Repeat, unchanged, the stretch of the listing below from its first line through the line containing "blue line: rotated 36 degrees clockwise", with both of those lines included.

━━ DATASET CONTENT ━━

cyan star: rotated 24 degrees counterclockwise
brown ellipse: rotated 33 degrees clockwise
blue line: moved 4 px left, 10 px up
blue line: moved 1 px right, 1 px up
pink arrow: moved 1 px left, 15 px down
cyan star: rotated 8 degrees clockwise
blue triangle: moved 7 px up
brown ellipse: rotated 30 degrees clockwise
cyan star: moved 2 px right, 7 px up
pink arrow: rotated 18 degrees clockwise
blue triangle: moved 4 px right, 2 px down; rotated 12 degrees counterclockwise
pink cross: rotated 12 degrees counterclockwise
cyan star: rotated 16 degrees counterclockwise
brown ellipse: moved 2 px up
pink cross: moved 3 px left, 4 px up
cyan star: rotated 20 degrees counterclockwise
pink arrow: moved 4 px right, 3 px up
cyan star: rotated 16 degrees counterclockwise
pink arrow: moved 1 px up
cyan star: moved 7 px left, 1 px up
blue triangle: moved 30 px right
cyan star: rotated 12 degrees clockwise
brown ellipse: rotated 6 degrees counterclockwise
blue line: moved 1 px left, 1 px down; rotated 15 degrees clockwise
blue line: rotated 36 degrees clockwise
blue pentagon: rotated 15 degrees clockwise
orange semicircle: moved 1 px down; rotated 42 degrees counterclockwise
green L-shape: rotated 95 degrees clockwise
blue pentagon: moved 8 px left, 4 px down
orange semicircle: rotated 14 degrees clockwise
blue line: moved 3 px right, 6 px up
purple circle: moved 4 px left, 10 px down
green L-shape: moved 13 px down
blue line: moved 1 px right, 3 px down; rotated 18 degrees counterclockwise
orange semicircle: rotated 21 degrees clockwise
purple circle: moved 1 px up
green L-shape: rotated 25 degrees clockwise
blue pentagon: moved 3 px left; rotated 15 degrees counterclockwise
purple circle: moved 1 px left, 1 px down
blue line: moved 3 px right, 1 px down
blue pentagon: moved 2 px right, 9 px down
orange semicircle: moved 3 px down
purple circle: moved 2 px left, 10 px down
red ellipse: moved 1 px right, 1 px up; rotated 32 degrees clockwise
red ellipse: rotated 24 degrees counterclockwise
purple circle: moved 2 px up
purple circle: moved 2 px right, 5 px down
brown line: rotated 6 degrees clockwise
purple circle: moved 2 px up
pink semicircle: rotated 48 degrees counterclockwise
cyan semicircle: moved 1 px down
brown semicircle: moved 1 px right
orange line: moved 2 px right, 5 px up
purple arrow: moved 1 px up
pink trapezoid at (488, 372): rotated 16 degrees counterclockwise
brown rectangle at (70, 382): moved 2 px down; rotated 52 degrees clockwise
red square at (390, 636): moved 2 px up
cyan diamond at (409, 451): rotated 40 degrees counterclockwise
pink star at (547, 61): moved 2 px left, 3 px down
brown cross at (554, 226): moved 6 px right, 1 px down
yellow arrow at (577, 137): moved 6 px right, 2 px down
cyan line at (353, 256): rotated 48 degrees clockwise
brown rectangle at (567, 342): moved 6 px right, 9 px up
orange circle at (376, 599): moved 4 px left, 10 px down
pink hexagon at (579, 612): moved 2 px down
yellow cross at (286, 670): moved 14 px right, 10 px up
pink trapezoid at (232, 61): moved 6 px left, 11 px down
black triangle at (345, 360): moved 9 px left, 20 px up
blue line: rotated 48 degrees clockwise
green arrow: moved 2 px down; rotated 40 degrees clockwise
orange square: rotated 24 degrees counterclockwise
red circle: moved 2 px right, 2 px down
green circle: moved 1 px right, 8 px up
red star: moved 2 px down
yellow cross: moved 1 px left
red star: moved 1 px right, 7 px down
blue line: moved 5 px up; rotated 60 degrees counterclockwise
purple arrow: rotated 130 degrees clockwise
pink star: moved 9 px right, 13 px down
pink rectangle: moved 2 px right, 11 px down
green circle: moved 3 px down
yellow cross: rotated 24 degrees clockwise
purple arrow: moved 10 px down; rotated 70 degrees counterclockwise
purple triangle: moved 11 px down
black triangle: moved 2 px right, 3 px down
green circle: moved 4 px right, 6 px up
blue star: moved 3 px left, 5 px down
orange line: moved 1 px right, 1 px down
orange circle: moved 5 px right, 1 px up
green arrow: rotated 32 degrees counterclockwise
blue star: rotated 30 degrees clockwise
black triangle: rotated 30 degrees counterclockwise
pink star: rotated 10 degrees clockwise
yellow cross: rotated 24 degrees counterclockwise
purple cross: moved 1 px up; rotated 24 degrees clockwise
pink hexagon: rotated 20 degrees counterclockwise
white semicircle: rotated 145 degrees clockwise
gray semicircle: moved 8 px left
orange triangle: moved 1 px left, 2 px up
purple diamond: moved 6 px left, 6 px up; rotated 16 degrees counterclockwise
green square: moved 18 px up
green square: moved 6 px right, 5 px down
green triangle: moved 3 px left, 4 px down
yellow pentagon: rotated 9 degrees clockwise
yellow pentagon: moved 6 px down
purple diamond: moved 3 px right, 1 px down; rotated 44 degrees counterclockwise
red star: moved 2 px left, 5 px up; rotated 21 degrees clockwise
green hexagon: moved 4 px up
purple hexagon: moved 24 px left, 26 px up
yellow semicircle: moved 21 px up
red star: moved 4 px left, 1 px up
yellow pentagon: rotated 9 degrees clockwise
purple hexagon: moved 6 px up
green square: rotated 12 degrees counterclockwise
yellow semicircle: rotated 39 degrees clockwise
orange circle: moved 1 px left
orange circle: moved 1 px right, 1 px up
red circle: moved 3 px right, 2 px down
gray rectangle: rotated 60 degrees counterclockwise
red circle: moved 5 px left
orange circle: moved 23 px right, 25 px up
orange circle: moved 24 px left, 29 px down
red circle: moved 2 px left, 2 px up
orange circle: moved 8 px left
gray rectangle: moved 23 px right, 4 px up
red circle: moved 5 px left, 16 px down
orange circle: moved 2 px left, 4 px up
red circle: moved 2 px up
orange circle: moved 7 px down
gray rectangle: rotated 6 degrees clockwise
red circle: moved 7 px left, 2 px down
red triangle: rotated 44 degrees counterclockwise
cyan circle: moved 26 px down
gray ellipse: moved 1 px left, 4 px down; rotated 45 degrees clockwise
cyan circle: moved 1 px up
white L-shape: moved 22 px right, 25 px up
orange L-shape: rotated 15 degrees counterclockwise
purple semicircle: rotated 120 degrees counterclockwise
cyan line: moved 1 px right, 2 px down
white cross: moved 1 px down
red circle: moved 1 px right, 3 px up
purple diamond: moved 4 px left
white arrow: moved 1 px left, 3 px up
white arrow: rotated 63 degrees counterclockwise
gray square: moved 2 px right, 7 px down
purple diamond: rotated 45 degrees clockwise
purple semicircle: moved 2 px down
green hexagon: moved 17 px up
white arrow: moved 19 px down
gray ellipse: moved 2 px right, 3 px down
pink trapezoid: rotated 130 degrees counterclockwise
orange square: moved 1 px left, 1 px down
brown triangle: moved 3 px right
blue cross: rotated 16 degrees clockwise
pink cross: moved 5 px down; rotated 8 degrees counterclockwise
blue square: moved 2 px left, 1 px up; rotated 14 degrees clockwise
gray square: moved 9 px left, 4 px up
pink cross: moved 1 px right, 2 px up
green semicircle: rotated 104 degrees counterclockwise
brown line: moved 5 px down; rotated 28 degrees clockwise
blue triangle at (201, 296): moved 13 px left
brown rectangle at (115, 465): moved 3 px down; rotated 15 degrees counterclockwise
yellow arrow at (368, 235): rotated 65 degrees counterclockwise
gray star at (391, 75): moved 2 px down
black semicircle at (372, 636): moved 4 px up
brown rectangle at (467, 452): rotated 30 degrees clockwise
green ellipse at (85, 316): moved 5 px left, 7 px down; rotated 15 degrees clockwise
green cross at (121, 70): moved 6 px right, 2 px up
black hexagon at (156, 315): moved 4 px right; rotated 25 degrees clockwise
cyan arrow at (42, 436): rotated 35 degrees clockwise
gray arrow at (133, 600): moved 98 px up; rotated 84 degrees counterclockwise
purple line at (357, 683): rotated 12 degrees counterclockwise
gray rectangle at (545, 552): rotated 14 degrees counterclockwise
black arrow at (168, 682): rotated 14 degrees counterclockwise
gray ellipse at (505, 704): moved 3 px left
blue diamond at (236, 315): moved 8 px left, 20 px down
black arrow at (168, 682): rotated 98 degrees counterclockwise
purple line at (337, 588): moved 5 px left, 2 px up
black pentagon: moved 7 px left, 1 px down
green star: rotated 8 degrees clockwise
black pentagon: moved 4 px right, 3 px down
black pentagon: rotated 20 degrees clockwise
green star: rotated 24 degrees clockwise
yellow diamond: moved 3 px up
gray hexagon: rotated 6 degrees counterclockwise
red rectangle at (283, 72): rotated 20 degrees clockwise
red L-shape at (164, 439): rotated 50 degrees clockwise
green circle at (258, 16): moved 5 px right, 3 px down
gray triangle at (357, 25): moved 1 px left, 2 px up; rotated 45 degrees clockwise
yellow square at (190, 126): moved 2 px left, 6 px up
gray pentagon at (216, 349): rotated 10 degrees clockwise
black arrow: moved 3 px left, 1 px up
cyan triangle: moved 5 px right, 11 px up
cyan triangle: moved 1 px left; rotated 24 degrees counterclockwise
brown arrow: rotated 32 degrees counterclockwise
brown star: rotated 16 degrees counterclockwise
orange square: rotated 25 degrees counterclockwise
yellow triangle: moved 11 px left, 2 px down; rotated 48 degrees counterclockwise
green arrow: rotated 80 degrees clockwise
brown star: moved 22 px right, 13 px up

━━━

- OUTPUT FOR THIS TASK -
cyan star: rotated 24 degrees counterclockwise
brown ellipse: rotated 33 degrees clockwise
blue line: moved 4 px left, 10 px up
blue line: moved 1 px right, 1 px up
pink arrow: moved 1 px left, 15 px down
cyan star: rotated 8 degrees clockwise
blue triangle: moved 7 px up
brown ellipse: rotated 30 degrees clockwise
cyan star: moved 2 px right, 7 px up
pink arrow: rotated 18 degrees clockwise
blue triangle: moved 4 px right, 2 px down; rotated 12 degrees counterclockwise
pink cross: rotated 12 degrees counterclockwise
cyan star: rotated 16 degrees counterclockwise
brown ellipse: moved 2 px up
pink cross: moved 3 px left, 4 px up
cyan star: rotated 20 degrees counterclockwise
pink arrow: moved 4 px right, 3 px up
cyan star: rotated 16 degrees counterclockwise
pink arrow: moved 1 px up
cyan star: moved 7 px left, 1 px up
blue triangle: moved 30 px right
cyan star: rotated 12 degrees clockwise
brown ellipse: rotated 6 degrees counterclockwise
blue line: moved 1 px left, 1 px down; rotated 15 degrees clockwise
blue line: rotated 36 degrees clockwise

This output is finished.